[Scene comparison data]
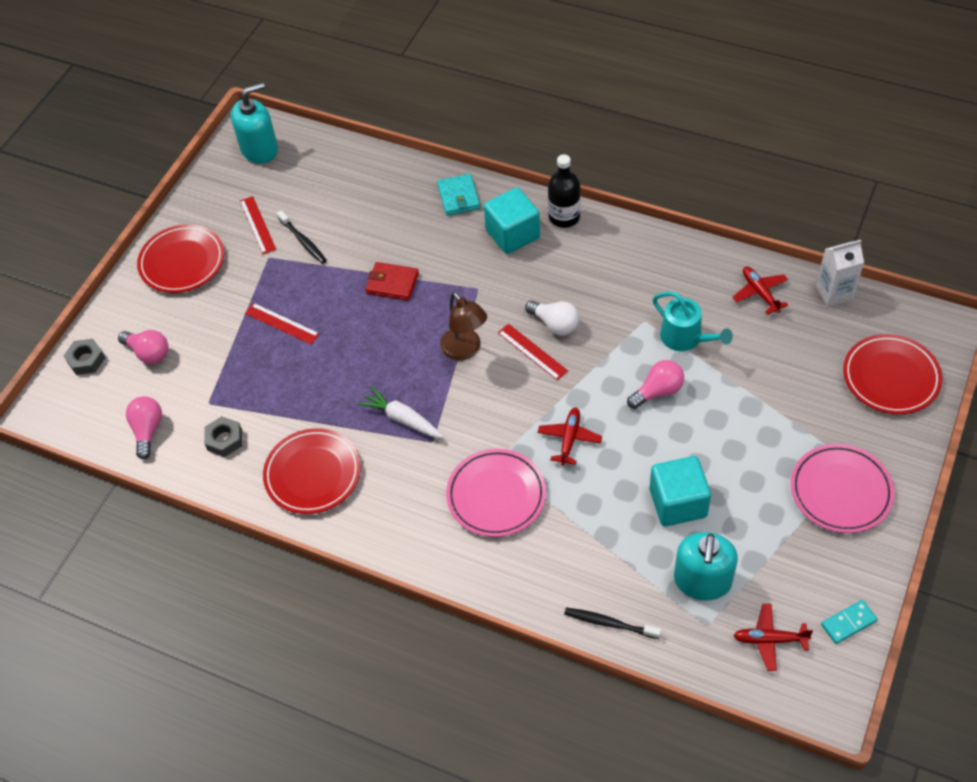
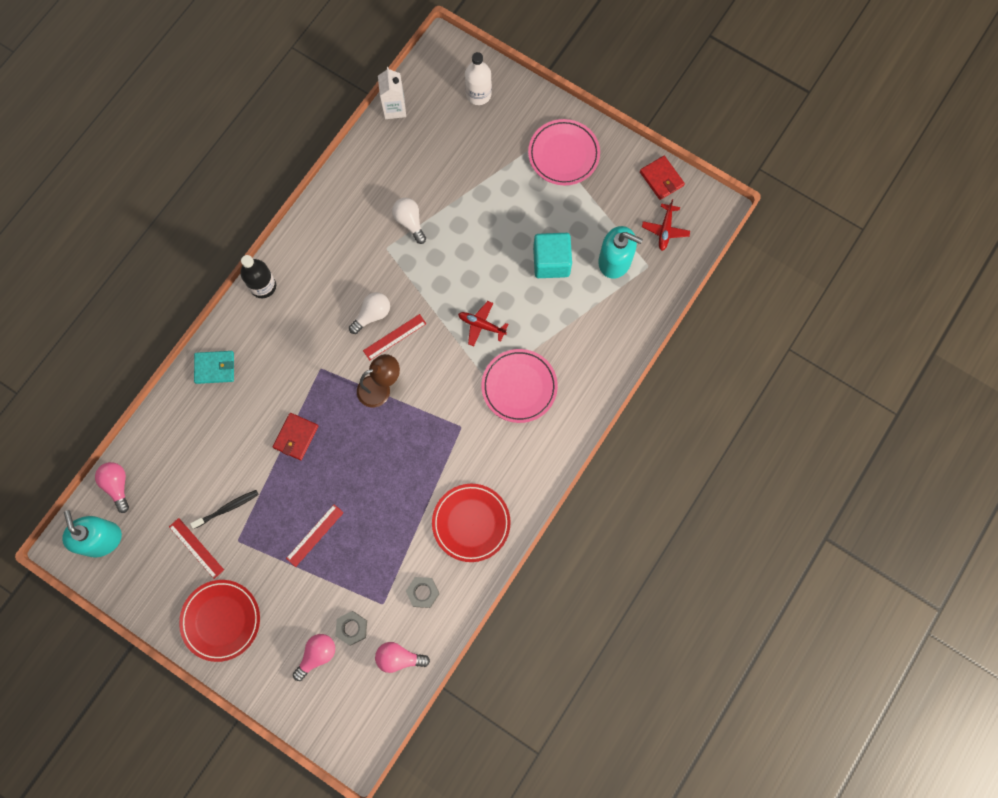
camera: 85 degrees left, 20 degrees up
(86, 360) = (311, 712): grey nut -> grey nut (352, 628)
(257, 225) = (196, 548): red ruler -> red ruler turned 60 degrees clockwise
(402, 419) = (435, 447): white carrot -> none
(512, 234) = (270, 330): turquoise cube -> none
(610, 623) = (636, 328): black toothbrush -> none
(658, 391) = (453, 253): pink light bulb -> pink light bulb (117, 485)
(686, 338) = (410, 222): turquoise watering can -> white light bulb
(760, 293) = (380, 159): red plane -> none
(848, 622) = (661, 179): turquoise domino -> red wallet
(890, 377) = (478, 94): red plate -> white bottle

* [What the task asks]: Which lines of the records above hold the word "turquoise"? Copy each of them.

* [Output of the task]:
(512, 234) = (270, 330): turquoise cube -> none
(686, 338) = (410, 222): turquoise watering can -> white light bulb
(848, 622) = (661, 179): turquoise domino -> red wallet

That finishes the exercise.